### GOAL OF THE EXERCISE
Whenever a line in the material below contains "bottle", copy that line.

### INPUT
· · · ·
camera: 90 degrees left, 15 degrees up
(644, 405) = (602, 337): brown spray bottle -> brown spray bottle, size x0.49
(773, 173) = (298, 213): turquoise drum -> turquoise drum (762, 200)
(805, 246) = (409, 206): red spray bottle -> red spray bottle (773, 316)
· · · ·
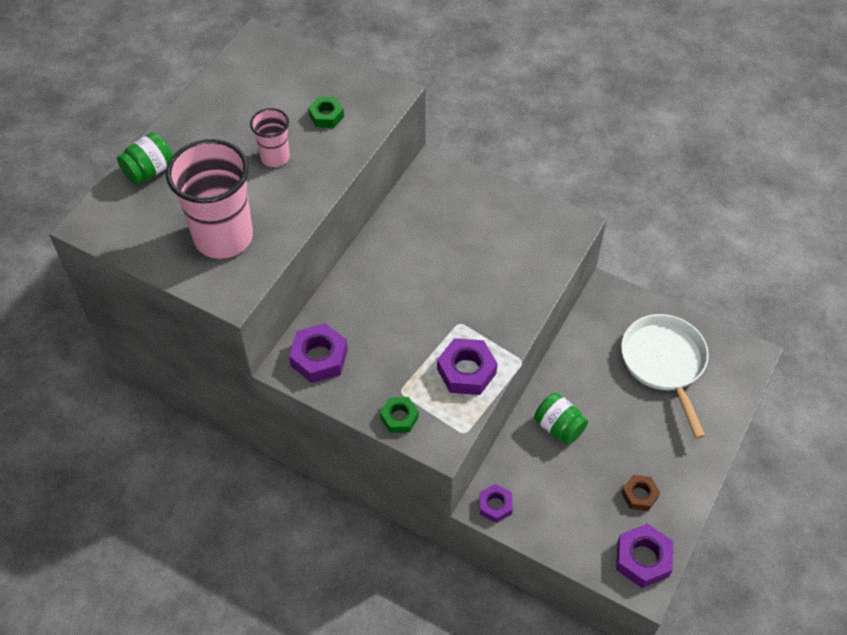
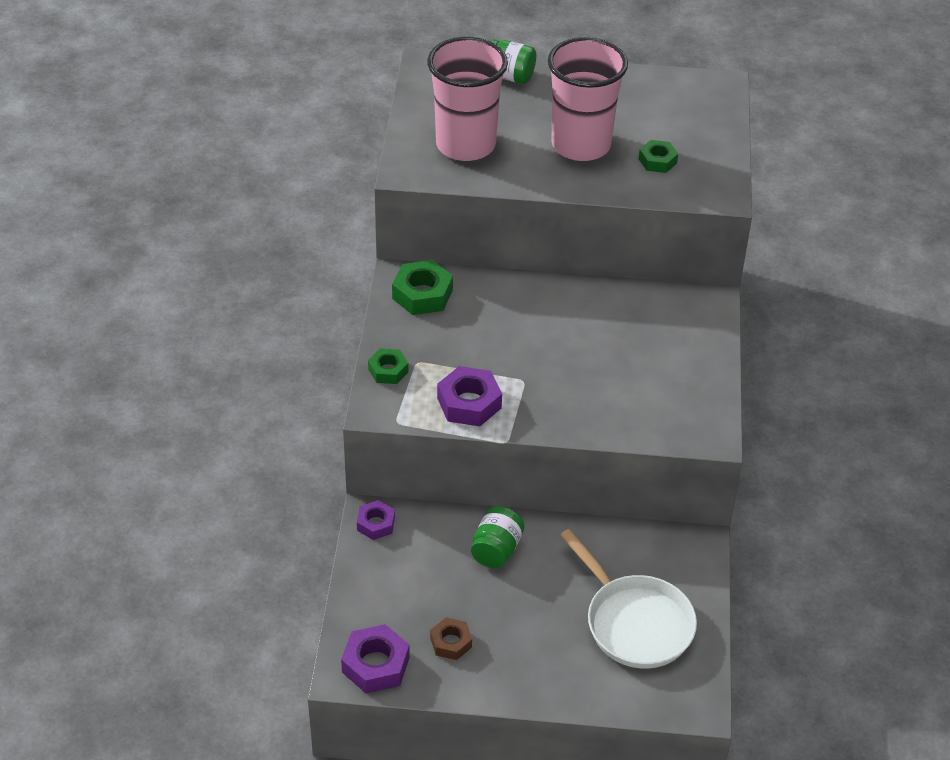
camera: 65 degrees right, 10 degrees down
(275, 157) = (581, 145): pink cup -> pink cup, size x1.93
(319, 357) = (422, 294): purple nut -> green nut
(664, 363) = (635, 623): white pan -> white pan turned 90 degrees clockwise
· · · ·
### SOLUTION
(644, 405) = (602, 337): brown spray bottle -> brown spray bottle, size x0.49
(805, 246) = (409, 206): red spray bottle -> red spray bottle (773, 316)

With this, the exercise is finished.